■ WHAT IS EXPECTED
Copy out each line of the listing that has the word "heart" in it.

■ DATA FOR REVIEW
========================================================================

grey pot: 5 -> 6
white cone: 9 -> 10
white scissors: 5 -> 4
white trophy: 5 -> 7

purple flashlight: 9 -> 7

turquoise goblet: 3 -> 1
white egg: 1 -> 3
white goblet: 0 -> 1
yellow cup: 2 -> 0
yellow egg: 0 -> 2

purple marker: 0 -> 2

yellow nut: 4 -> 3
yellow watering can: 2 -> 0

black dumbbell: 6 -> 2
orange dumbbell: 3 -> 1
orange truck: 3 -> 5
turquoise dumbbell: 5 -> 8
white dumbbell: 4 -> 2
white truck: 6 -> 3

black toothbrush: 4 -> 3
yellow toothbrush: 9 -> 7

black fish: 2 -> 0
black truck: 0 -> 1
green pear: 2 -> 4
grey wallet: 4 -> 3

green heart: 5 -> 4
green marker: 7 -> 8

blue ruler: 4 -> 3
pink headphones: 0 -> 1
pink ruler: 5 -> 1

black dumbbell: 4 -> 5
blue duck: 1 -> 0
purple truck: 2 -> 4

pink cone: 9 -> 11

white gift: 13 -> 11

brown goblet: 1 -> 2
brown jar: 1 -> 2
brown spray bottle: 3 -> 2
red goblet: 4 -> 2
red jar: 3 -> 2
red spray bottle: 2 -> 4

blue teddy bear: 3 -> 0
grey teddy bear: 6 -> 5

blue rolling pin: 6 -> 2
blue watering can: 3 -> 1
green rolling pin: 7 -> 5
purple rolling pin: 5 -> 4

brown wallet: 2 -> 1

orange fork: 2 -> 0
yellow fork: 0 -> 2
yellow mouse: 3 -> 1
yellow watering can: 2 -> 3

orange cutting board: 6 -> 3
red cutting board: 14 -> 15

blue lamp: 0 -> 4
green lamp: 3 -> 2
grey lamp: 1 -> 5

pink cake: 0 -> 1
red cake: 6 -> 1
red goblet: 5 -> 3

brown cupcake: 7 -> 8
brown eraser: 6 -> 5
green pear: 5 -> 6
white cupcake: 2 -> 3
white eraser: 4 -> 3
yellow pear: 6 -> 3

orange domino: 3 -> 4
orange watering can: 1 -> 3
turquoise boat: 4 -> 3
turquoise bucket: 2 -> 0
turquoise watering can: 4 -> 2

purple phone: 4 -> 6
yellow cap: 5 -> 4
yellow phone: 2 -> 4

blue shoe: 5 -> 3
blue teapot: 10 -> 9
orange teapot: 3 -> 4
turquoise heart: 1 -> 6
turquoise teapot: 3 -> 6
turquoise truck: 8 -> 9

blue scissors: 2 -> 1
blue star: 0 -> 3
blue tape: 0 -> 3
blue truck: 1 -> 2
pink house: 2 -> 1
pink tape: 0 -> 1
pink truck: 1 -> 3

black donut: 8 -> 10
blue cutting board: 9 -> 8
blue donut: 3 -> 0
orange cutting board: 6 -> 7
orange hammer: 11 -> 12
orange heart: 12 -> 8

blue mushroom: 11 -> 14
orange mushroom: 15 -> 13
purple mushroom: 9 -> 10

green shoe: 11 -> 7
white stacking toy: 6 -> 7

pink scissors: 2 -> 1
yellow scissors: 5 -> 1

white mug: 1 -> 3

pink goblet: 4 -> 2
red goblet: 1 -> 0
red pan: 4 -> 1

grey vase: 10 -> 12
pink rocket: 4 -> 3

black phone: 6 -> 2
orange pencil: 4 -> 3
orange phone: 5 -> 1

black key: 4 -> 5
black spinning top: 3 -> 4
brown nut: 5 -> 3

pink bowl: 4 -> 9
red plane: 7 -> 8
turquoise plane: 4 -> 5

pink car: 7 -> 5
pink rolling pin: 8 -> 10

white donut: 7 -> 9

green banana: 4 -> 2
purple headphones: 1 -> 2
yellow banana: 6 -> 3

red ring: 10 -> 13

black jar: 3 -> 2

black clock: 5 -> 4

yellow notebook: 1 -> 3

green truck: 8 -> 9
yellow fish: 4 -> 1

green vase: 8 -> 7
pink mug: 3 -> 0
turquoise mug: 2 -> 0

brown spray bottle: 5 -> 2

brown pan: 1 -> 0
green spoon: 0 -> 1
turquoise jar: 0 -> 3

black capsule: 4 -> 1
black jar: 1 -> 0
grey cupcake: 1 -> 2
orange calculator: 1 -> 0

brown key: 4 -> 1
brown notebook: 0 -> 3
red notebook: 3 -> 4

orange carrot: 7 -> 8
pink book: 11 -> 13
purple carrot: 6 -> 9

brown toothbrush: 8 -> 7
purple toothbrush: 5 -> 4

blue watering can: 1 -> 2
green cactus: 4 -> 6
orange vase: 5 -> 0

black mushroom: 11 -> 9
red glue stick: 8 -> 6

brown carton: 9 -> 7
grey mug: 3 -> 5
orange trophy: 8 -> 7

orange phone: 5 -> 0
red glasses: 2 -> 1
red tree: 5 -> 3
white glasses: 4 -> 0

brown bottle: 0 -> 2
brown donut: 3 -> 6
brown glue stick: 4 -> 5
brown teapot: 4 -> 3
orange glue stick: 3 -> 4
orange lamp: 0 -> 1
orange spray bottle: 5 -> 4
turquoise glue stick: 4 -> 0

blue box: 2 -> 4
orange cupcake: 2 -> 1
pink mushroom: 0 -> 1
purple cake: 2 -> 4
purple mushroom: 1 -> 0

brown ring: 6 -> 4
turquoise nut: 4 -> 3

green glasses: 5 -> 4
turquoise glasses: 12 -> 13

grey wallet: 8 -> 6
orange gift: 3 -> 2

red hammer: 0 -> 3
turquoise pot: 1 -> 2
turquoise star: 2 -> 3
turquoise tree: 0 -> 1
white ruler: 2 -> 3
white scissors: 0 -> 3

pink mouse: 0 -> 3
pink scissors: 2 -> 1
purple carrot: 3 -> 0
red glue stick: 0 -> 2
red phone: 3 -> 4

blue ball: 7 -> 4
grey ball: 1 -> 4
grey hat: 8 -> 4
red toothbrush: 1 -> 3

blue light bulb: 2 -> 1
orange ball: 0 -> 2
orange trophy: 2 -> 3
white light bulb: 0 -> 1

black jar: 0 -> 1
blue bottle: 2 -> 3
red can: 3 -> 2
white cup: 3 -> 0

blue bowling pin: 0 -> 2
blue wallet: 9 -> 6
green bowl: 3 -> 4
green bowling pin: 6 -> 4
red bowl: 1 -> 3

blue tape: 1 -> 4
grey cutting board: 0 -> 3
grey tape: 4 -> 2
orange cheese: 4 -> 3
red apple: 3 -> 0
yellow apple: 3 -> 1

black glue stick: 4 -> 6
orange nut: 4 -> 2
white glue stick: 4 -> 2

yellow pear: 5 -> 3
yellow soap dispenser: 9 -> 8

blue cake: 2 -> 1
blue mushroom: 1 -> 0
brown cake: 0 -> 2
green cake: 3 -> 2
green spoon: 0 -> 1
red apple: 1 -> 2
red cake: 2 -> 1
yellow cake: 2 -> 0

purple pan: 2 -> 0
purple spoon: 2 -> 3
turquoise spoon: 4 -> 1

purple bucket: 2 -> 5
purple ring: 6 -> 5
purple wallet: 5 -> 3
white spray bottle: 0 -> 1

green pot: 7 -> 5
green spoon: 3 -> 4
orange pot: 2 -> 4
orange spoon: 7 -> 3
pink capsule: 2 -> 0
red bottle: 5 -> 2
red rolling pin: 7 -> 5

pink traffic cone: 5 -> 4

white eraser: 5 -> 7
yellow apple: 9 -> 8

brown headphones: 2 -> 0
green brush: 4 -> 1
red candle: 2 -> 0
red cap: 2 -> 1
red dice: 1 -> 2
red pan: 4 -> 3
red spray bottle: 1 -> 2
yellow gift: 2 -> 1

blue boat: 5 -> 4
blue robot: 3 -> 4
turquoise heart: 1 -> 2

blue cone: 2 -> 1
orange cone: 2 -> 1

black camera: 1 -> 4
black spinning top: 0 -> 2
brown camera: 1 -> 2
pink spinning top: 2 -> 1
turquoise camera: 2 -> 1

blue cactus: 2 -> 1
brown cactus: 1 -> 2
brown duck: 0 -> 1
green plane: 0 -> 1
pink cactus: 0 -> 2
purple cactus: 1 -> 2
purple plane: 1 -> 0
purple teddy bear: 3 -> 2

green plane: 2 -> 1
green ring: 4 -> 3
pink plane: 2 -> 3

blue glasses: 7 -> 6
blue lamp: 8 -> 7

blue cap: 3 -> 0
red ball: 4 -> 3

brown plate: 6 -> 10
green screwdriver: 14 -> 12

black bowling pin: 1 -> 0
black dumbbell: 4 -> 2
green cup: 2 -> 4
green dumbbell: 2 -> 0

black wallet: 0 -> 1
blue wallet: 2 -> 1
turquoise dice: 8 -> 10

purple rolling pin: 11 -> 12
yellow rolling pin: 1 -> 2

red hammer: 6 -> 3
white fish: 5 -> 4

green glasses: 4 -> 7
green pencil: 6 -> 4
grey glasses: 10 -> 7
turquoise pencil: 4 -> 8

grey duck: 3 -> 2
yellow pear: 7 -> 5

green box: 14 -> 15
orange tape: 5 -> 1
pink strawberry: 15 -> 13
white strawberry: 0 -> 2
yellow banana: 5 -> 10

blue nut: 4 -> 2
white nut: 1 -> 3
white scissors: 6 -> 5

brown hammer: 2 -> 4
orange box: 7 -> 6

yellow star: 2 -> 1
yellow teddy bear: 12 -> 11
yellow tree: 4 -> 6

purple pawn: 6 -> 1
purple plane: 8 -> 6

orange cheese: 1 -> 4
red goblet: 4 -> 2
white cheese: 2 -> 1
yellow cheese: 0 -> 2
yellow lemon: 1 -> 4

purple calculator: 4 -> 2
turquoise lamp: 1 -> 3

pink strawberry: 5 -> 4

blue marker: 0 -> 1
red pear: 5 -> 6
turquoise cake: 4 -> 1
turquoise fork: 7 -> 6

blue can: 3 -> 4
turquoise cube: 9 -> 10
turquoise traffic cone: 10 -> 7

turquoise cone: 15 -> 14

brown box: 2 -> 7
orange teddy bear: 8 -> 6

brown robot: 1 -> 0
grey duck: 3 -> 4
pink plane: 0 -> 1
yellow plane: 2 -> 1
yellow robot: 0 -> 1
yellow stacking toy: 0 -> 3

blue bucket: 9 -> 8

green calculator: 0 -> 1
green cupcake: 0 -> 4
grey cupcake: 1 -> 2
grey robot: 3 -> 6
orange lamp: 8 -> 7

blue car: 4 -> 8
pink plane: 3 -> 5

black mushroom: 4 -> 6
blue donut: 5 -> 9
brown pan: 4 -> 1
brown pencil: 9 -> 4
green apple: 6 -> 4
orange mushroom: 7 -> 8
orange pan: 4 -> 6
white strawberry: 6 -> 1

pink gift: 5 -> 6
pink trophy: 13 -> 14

========================================================================

■ FINAL ANSWER
green heart: 5 -> 4
turquoise heart: 1 -> 6
orange heart: 12 -> 8
turquoise heart: 1 -> 2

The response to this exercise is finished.